Report all lines of the data below that hold the word "purple".
(Material supplied)
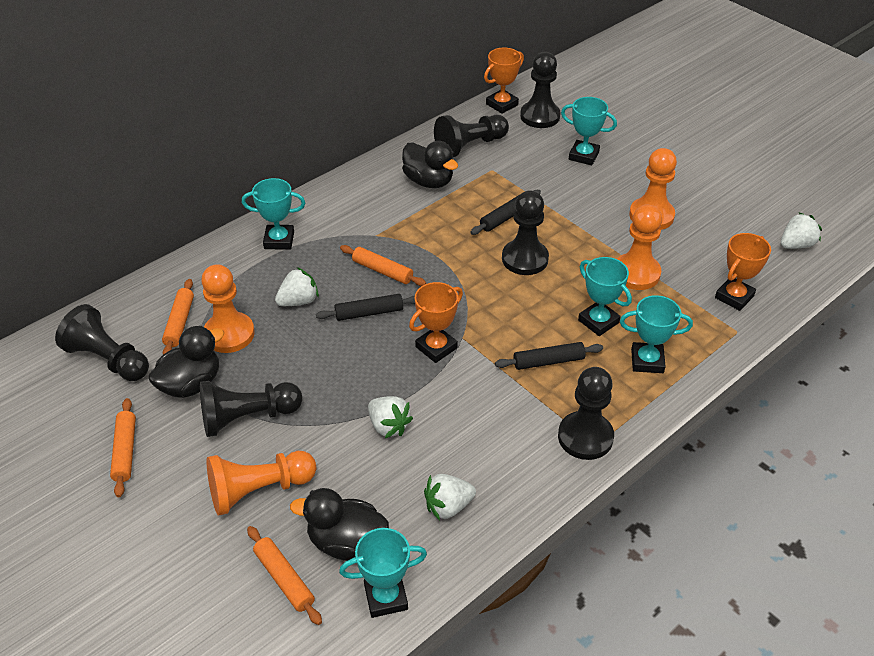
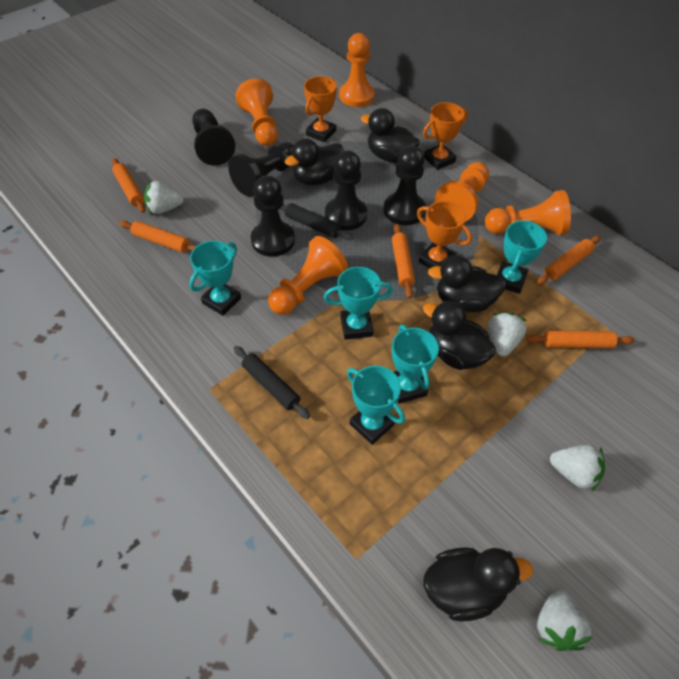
black duck: 3 -> 5
black pawn: 6 -> 5
black rolling pin: 3 -> 2
orange pawn: 4 -> 5
orange rolling pin: 4 -> 5

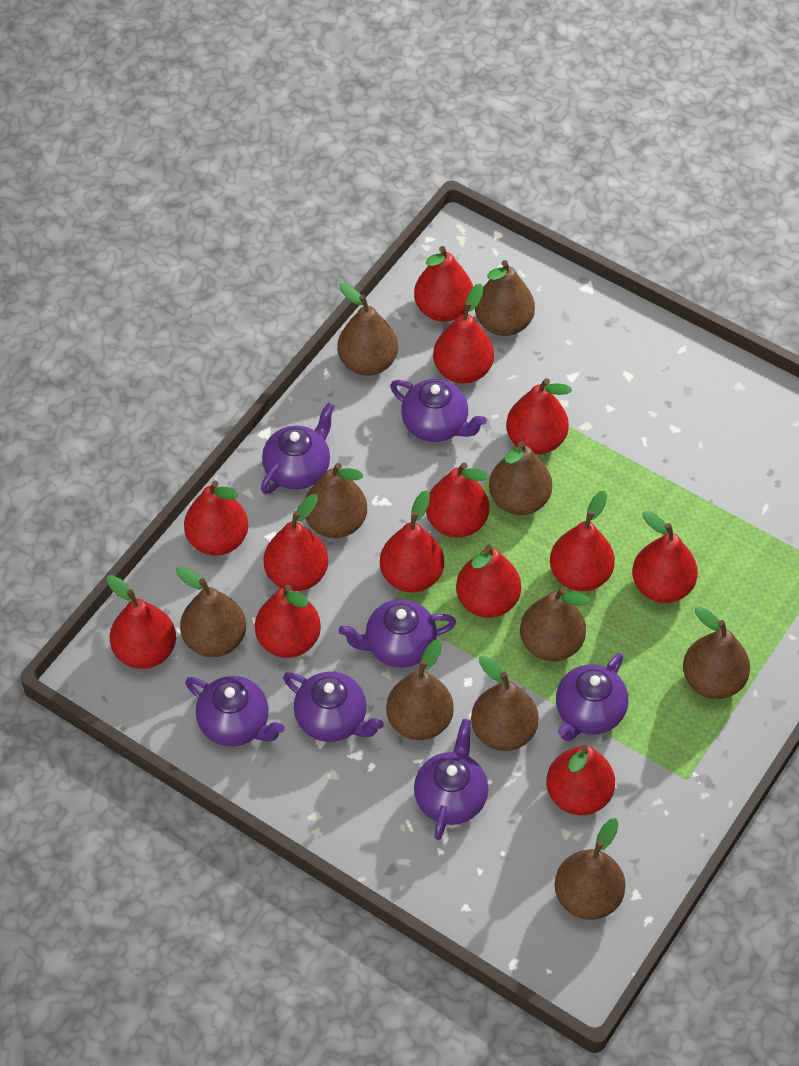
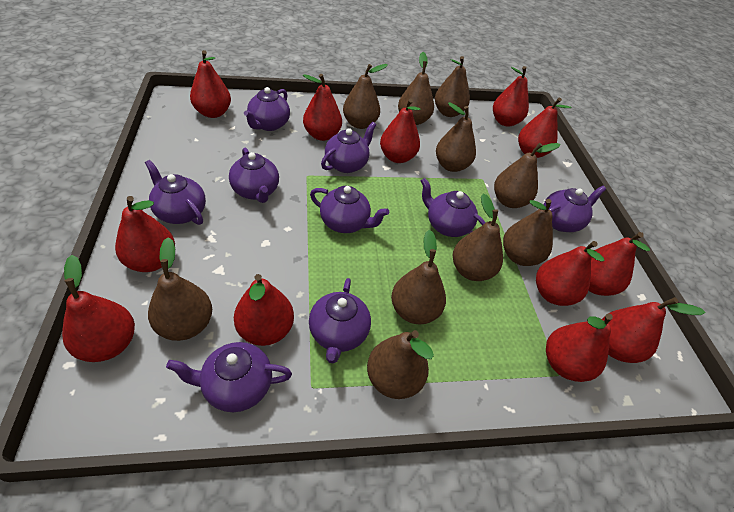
purple teapot: 7 -> 9
red pear: 13 -> 12

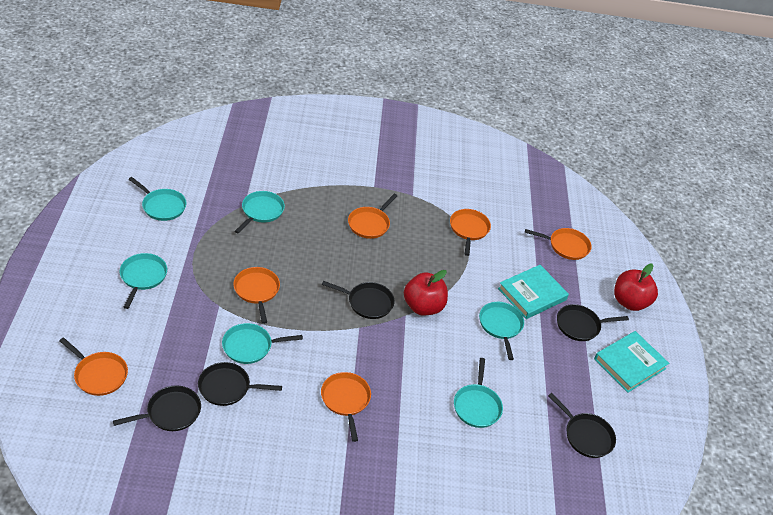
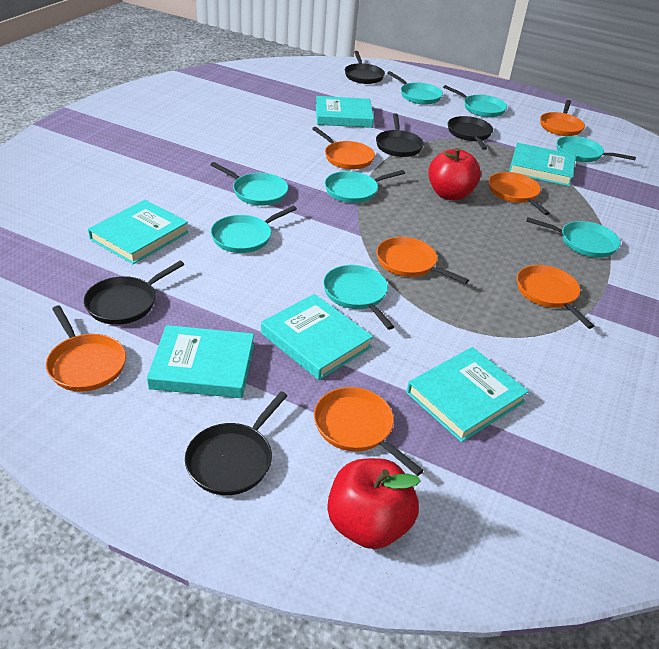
orange pan: 6 -> 7
turquoise book: 2 -> 6
turquoise pan: 6 -> 8

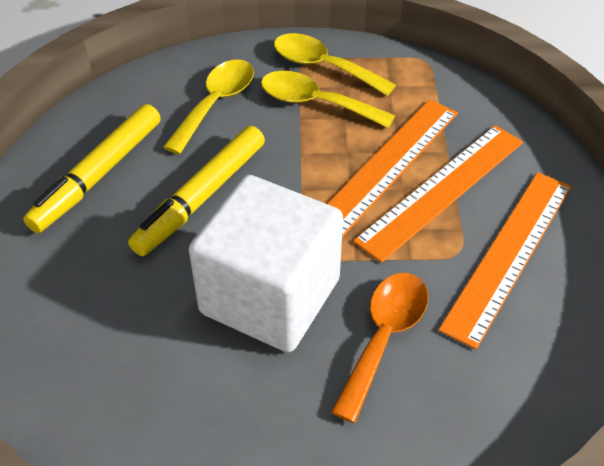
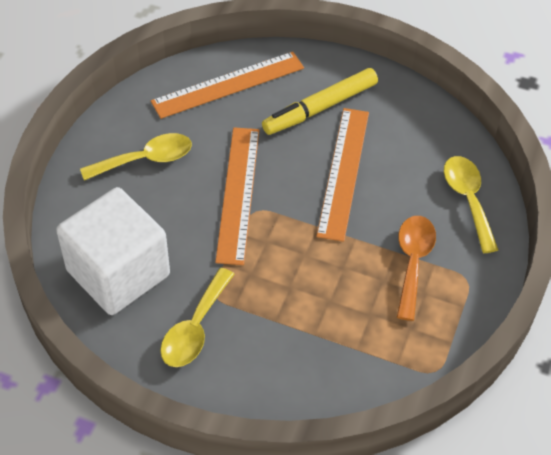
yellow marker: 2 -> 1

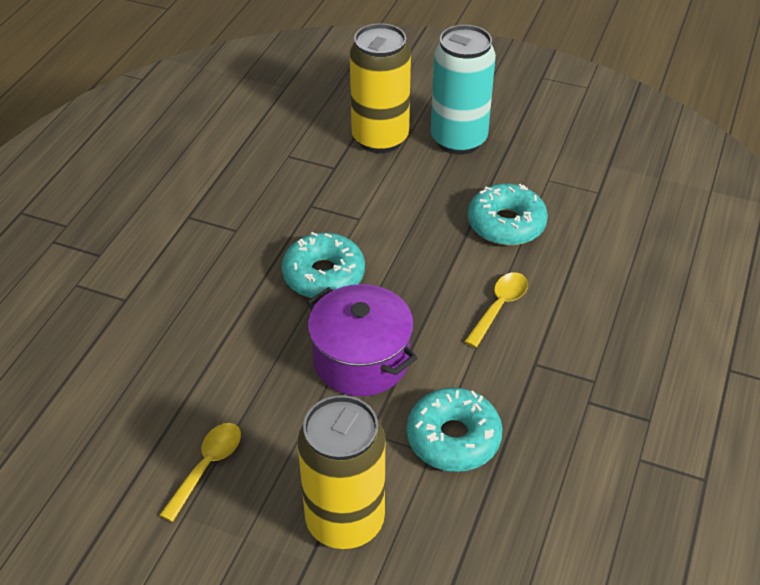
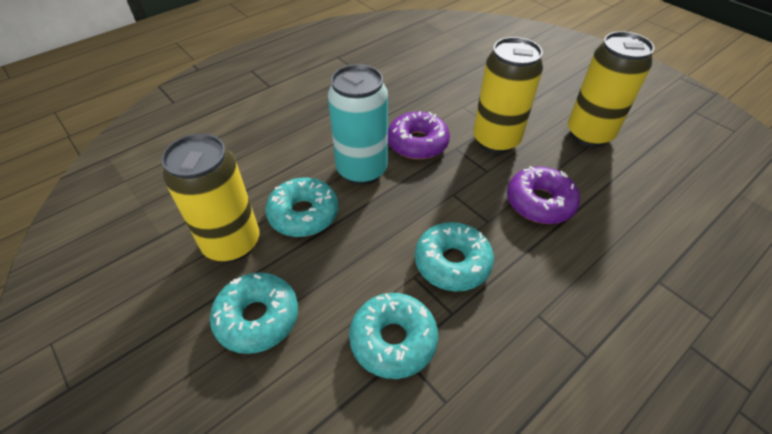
purple donut: 0 -> 2
purple pot: 1 -> 0
turquoise donut: 3 -> 4
yellow can: 2 -> 3
yellow spoon: 2 -> 0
(End Material supplied)
Completed exercise —
purple teapot: 7 -> 9
purple donut: 0 -> 2
purple pot: 1 -> 0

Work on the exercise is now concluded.